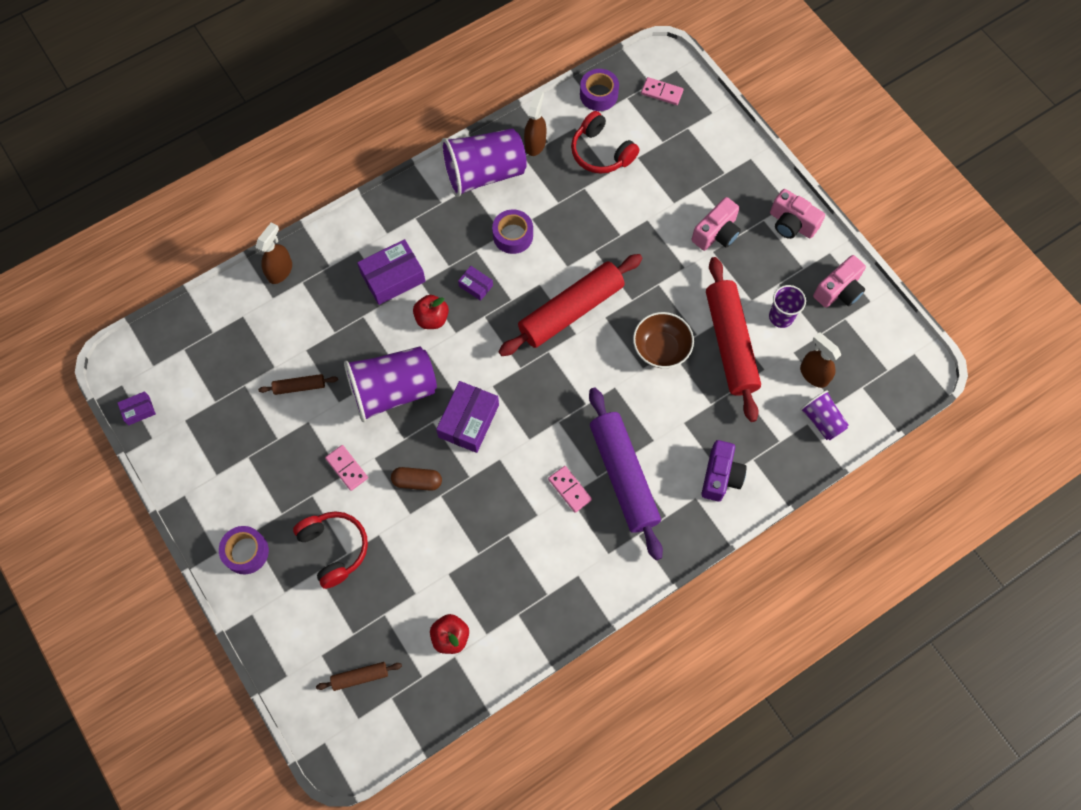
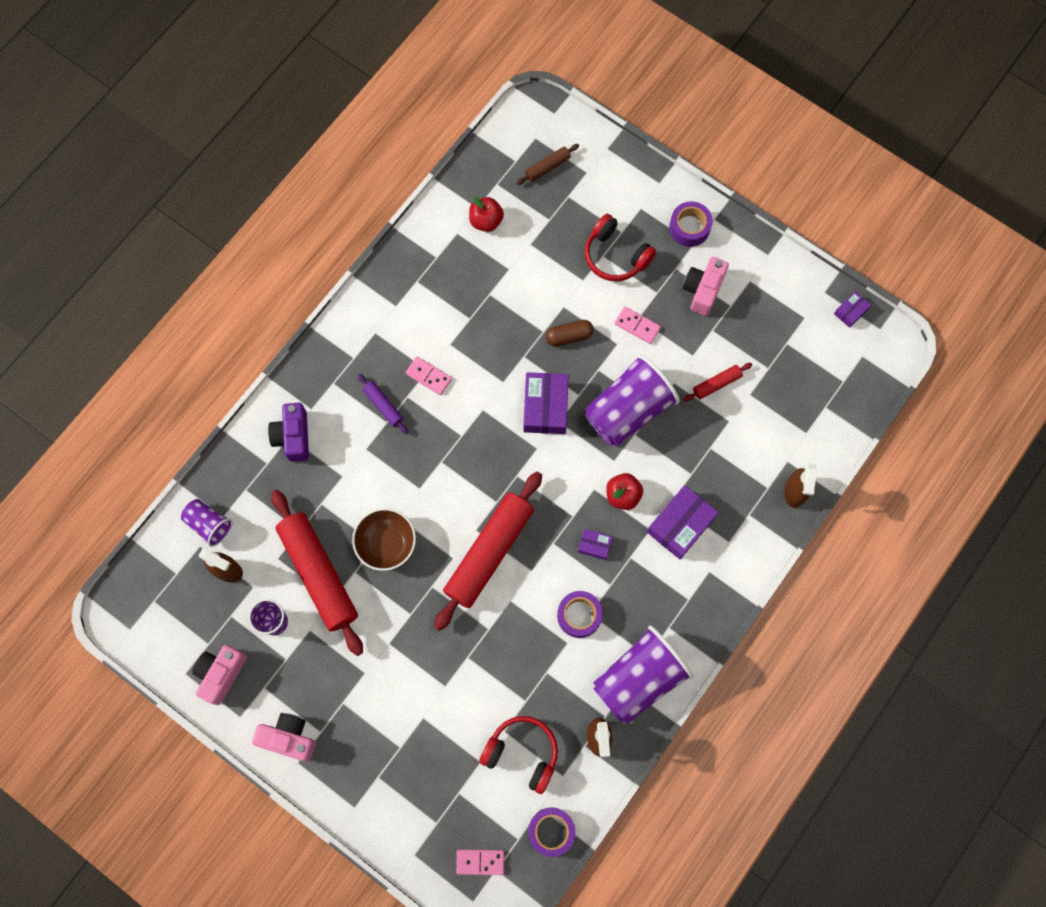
camera: 160 degrees right, 5 degrees up
brown rolling pin [258,374,338,395] -> red rolling pin [683,363,752,402]
purple rolling pin [589,388,663,560] -> purple rolling pin [358,374,408,434], size x0.44
pink camera [692,197,741,251] -> pink camera moved to [683,257,729,316]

● **Prompt**: Everything in the listing should be copied exactly, apart from the images it holds.

● **Exercise output**:
camera: 160 degrees right, 5 degrees up
brown rolling pin [258,374,338,395] -> red rolling pin [683,363,752,402]
purple rolling pin [589,388,663,560] -> purple rolling pin [358,374,408,434], size x0.44
pink camera [692,197,741,251] -> pink camera moved to [683,257,729,316]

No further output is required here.